* Raw data
————

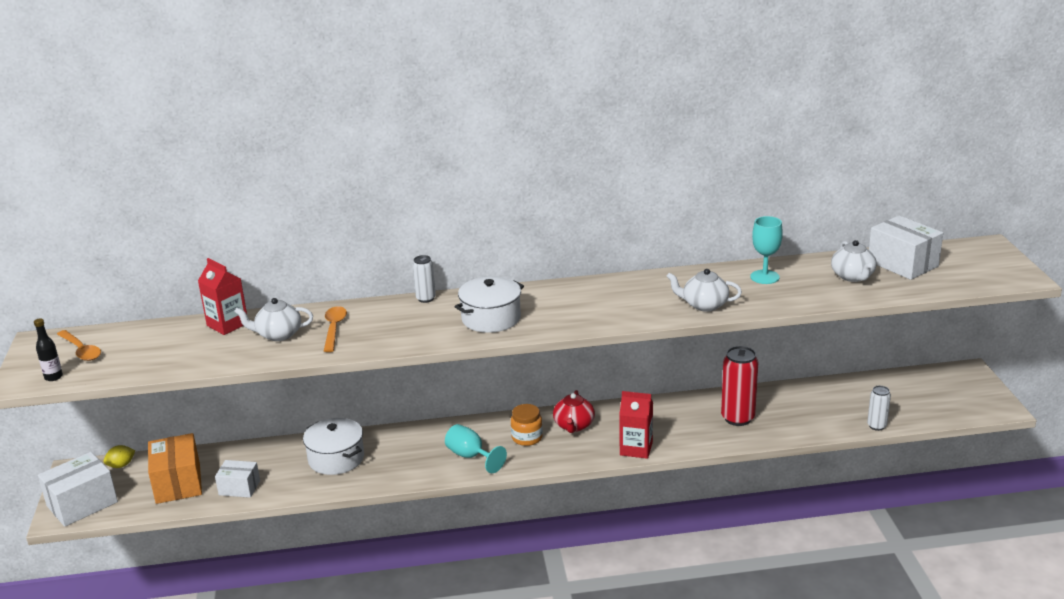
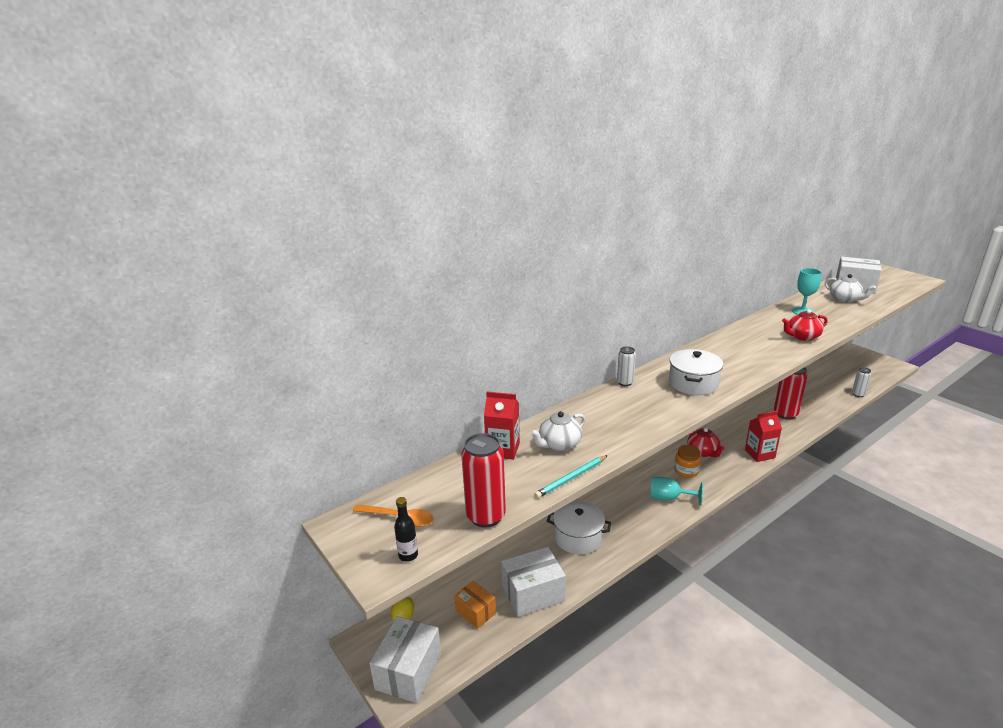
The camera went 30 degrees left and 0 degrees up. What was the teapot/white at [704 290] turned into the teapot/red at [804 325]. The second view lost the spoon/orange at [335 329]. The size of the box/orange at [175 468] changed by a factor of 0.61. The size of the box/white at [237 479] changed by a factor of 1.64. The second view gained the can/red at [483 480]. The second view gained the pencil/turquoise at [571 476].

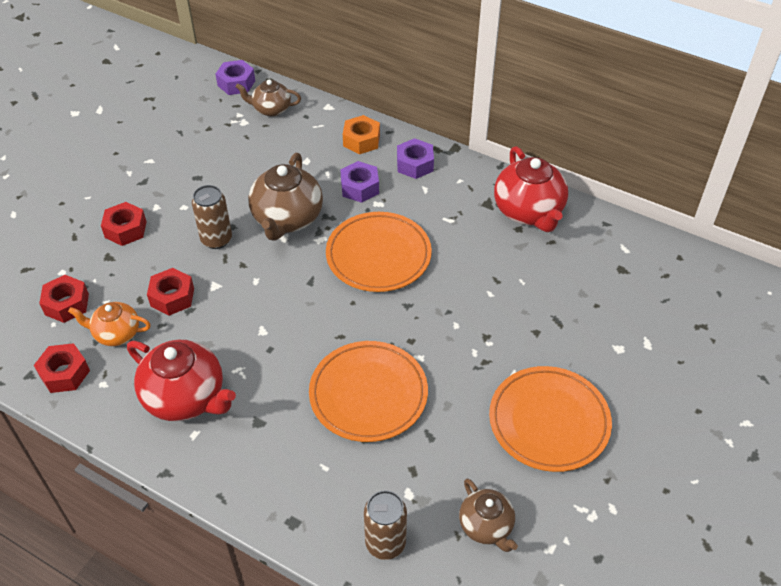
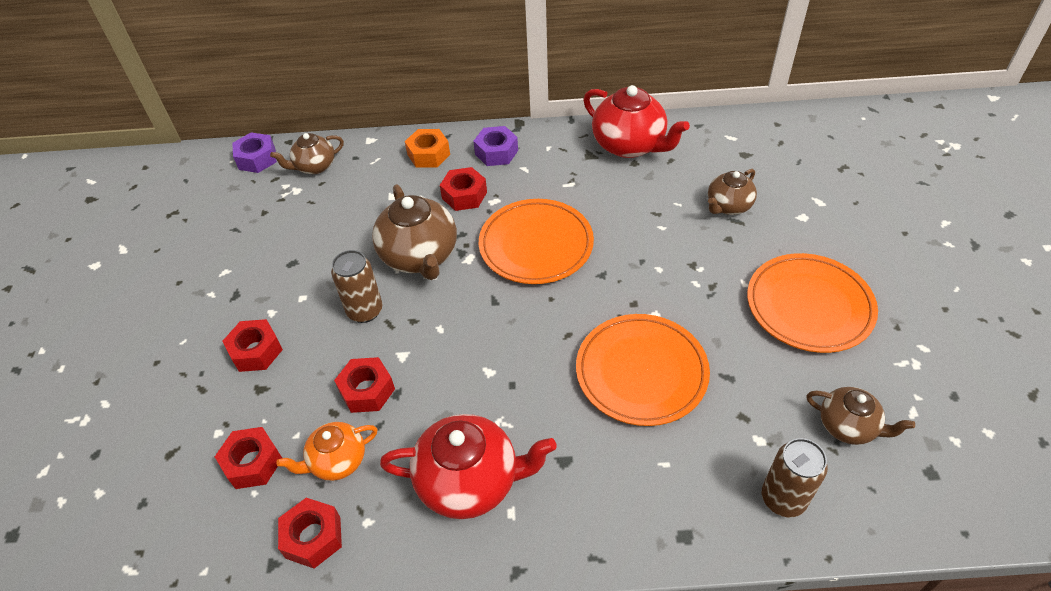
The camera went 30 degrees left and 0 degrees up. What was the nut/purple at [359 182] turned into the nut/red at [463 189]. The second view gained the teapot/brown at [732 192].

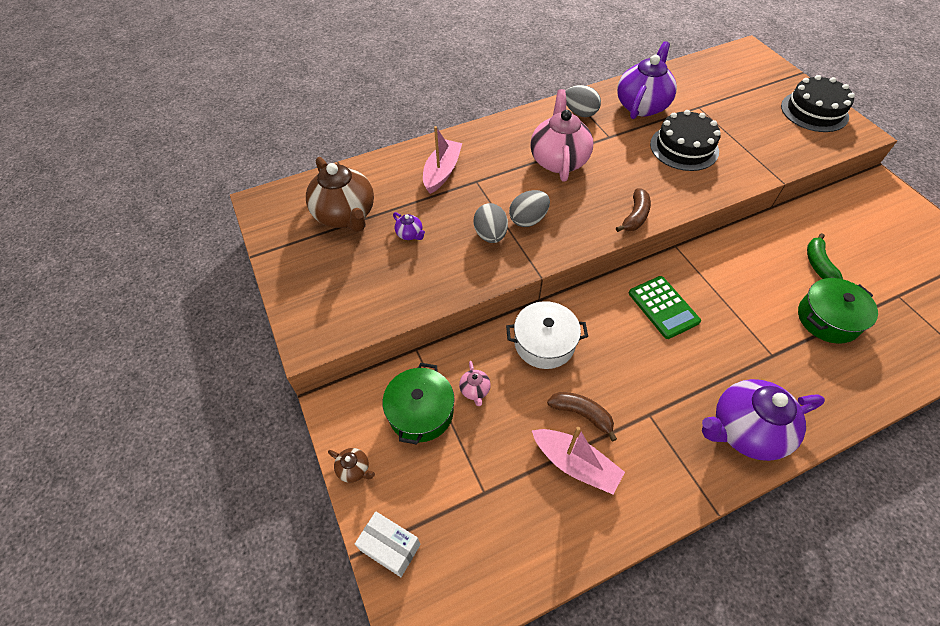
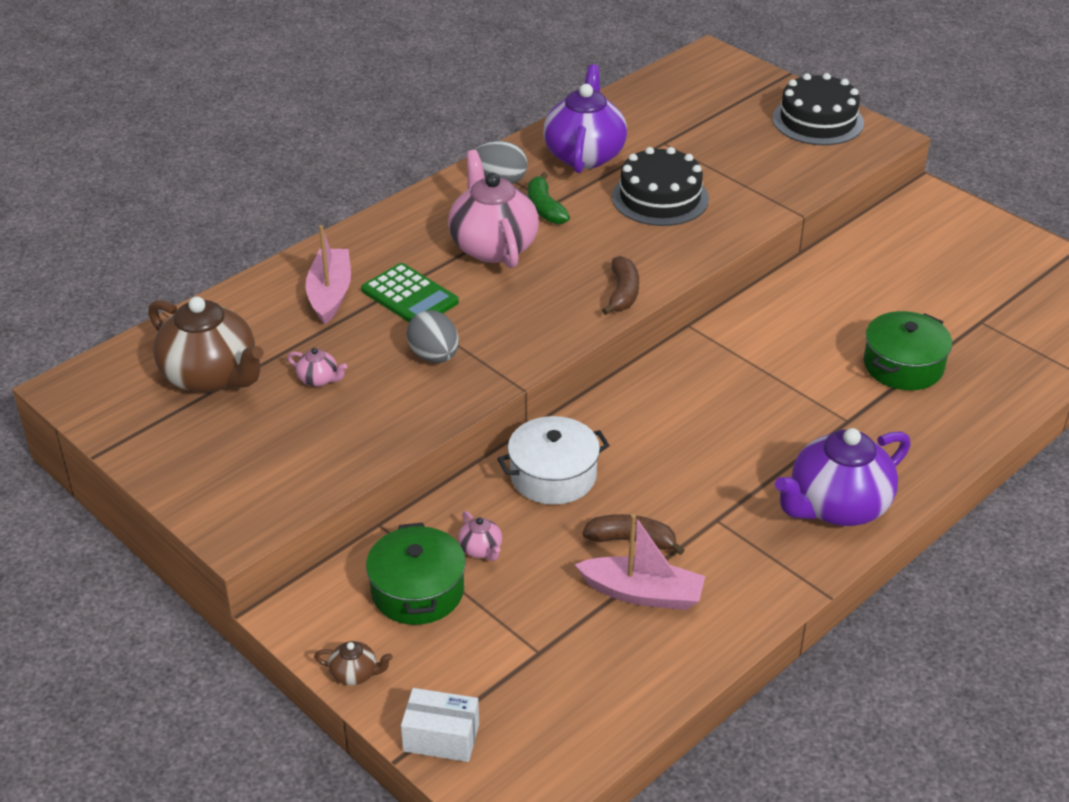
The camera went 20 degrees left and 15 degrees down. The second view lost the egg/grey at [529 208]. What was the teapot/purple at [409 226] turned into the teapot/pink at [317 367]. The banana/green ended up elsewhere, having gone from [825 256] to [549 198]. The calculator/green ended up elsewhere, having gone from [665 307] to [410 292].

————

* Assignment
Text only, please: give the listing again word for word with no images.

* Your solution
The camera went 30 degrees left and 0 degrees up. What was the teapot/white at [704 290] turned into the teapot/red at [804 325]. The second view lost the spoon/orange at [335 329]. The size of the box/orange at [175 468] changed by a factor of 0.61. The size of the box/white at [237 479] changed by a factor of 1.64. The second view gained the can/red at [483 480]. The second view gained the pencil/turquoise at [571 476].

The camera went 30 degrees left and 0 degrees up. What was the nut/purple at [359 182] turned into the nut/red at [463 189]. The second view gained the teapot/brown at [732 192].

The camera went 20 degrees left and 15 degrees down. The second view lost the egg/grey at [529 208]. What was the teapot/purple at [409 226] turned into the teapot/pink at [317 367]. The banana/green ended up elsewhere, having gone from [825 256] to [549 198]. The calculator/green ended up elsewhere, having gone from [665 307] to [410 292].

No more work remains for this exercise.